# [PROMPT]
Each line of the data below containing "bobine" needs to be listed.

# [DATA]
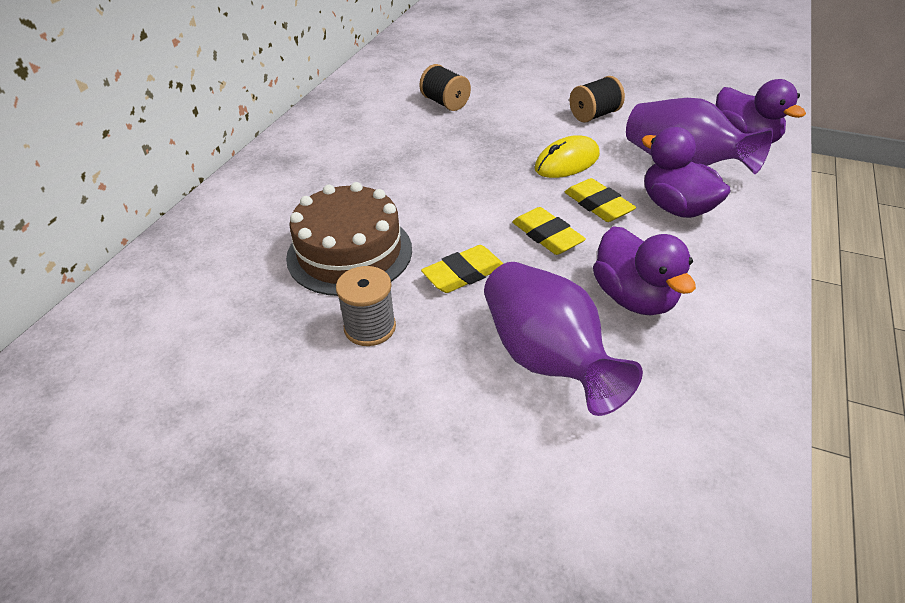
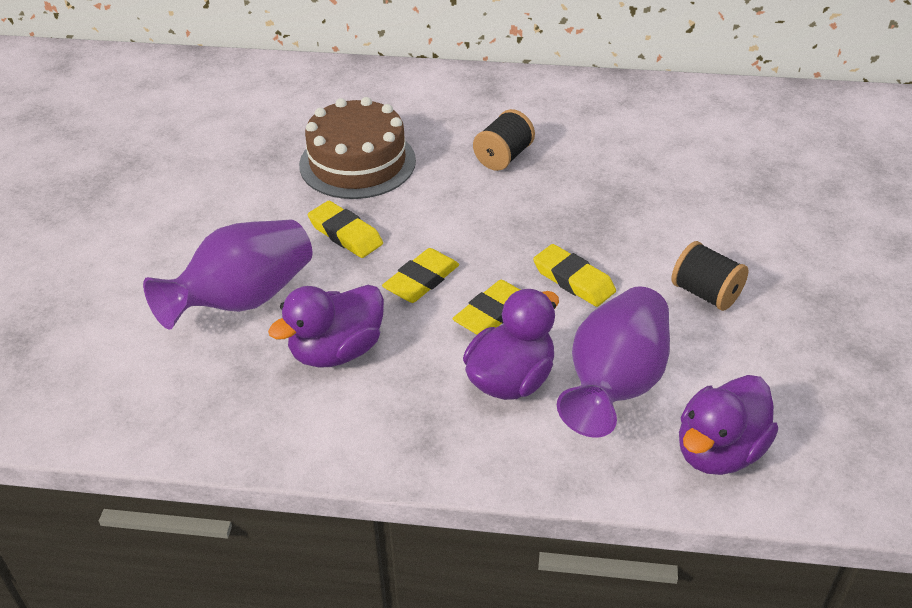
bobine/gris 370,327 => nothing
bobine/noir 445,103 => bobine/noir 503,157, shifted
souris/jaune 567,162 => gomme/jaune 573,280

# [ANSWER SECTION]
bobine/gris 370,327 => nothing
bobine/noir 445,103 => bobine/noir 503,157, shifted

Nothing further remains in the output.